Information given ▸
------------------------------------

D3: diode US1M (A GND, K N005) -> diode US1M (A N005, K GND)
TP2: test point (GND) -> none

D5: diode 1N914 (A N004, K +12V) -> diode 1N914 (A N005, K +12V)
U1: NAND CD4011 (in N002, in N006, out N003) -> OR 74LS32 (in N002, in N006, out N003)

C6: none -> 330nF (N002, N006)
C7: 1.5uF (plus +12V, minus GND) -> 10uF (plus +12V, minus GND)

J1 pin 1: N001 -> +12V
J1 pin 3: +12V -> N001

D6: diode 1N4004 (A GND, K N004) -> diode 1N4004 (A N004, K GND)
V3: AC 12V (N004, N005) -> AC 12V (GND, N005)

------------------------------------

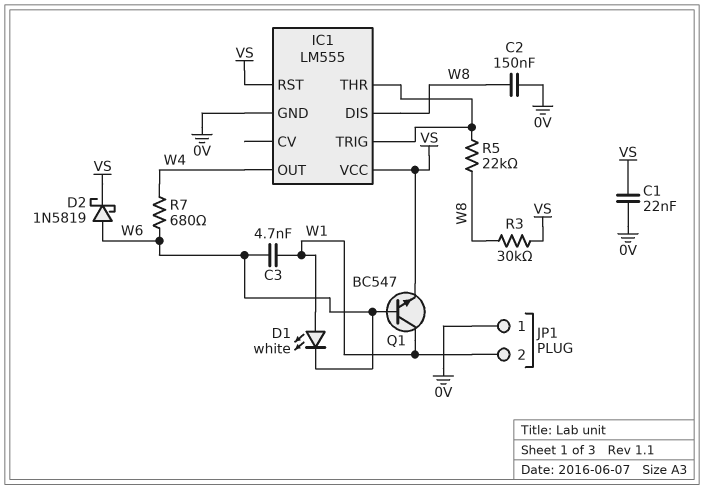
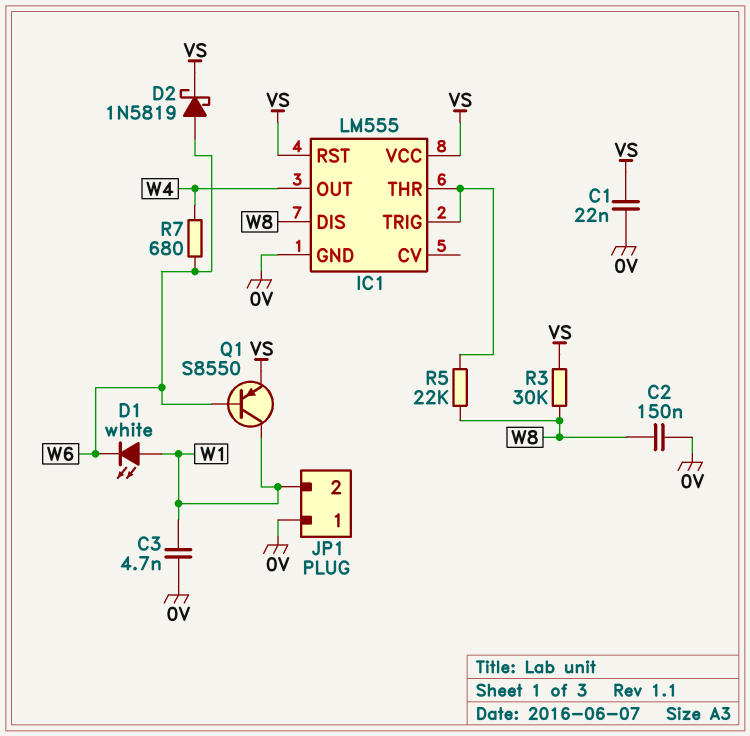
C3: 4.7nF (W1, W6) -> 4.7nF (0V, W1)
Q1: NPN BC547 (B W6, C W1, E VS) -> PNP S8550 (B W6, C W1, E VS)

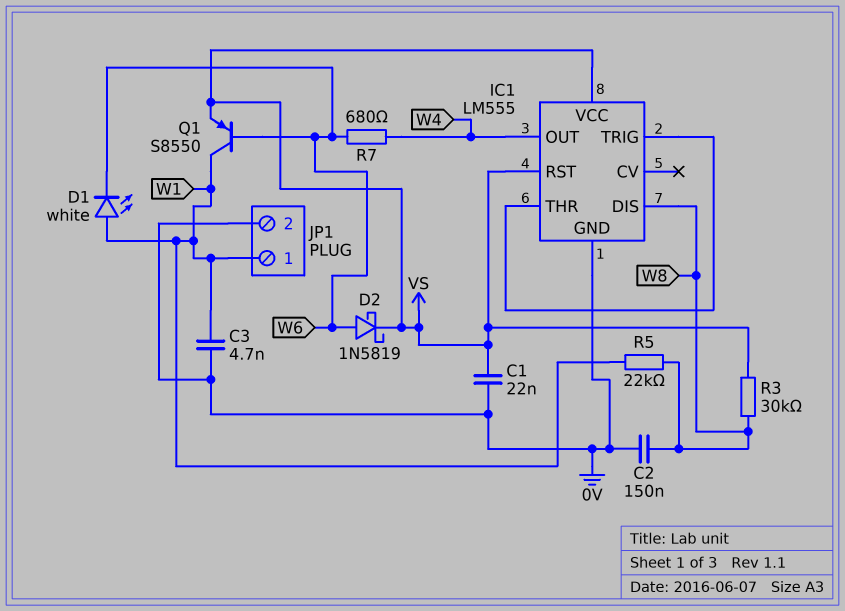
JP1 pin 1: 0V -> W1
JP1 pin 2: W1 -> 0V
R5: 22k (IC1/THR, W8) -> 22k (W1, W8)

------------------------------------

Instructions for the task ▸ Please return the lines above that run from the line containing "D3: diode US1M" to the line containing "V3: AC 12V (N004, N005) -> AC 12V (GND, N005)", inclusive, exactly and with no other lines.

Task solution ▸
D3: diode US1M (A GND, K N005) -> diode US1M (A N005, K GND)
TP2: test point (GND) -> none

D5: diode 1N914 (A N004, K +12V) -> diode 1N914 (A N005, K +12V)
U1: NAND CD4011 (in N002, in N006, out N003) -> OR 74LS32 (in N002, in N006, out N003)

C6: none -> 330nF (N002, N006)
C7: 1.5uF (plus +12V, minus GND) -> 10uF (plus +12V, minus GND)

J1 pin 1: N001 -> +12V
J1 pin 3: +12V -> N001

D6: diode 1N4004 (A GND, K N004) -> diode 1N4004 (A N004, K GND)
V3: AC 12V (N004, N005) -> AC 12V (GND, N005)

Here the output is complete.